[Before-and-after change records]

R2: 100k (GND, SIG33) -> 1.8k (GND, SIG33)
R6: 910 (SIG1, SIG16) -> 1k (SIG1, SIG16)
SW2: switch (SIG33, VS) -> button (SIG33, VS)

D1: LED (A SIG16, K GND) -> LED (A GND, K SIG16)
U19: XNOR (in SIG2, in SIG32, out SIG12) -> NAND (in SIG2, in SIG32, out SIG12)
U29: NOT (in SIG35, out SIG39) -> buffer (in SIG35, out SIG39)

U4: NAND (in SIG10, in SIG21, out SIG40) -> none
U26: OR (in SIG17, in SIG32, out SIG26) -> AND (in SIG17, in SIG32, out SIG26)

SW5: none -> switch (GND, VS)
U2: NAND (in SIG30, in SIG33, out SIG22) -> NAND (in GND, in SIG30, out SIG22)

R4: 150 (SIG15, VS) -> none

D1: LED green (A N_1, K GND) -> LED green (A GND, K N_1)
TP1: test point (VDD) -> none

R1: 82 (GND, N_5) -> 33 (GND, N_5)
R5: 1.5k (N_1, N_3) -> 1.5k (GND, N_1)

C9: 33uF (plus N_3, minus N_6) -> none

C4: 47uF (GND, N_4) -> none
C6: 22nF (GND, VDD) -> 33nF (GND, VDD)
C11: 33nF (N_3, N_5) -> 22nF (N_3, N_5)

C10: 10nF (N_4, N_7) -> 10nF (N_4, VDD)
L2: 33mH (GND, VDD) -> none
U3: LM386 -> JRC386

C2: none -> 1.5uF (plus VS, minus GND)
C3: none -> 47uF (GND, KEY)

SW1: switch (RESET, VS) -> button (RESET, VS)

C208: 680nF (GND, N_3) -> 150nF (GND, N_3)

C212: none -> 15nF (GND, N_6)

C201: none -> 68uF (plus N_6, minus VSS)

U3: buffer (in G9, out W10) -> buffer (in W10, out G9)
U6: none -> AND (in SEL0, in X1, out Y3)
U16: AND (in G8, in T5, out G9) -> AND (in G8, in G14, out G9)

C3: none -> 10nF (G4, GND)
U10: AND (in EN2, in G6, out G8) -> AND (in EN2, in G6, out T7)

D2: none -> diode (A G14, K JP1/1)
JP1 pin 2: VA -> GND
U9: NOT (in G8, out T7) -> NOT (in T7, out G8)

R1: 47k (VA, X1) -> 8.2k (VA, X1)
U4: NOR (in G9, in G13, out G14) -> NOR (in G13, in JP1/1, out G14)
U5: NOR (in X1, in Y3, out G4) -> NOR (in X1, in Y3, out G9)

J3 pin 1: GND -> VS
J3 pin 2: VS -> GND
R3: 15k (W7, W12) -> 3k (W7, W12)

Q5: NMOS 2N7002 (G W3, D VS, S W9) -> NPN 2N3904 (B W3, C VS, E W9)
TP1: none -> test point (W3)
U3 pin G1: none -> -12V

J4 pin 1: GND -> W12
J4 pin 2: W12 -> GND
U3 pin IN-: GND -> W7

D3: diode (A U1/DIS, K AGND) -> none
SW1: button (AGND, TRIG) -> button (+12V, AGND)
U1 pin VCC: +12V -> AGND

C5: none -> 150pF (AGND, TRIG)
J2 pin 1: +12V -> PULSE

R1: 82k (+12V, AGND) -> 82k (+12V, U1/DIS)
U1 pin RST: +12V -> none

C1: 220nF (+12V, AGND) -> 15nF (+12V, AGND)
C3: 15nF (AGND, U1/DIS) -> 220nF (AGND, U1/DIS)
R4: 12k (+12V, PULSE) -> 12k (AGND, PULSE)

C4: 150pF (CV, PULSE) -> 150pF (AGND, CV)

What to do: Which lines run from the one containing "C1: 220nF (+12V, AGND) -> 15nF (+12V, AGND)" to the end of the data? Output them exactly, with nothing added.

Result:
C1: 220nF (+12V, AGND) -> 15nF (+12V, AGND)
C3: 15nF (AGND, U1/DIS) -> 220nF (AGND, U1/DIS)
R4: 12k (+12V, PULSE) -> 12k (AGND, PULSE)

C4: 150pF (CV, PULSE) -> 150pF (AGND, CV)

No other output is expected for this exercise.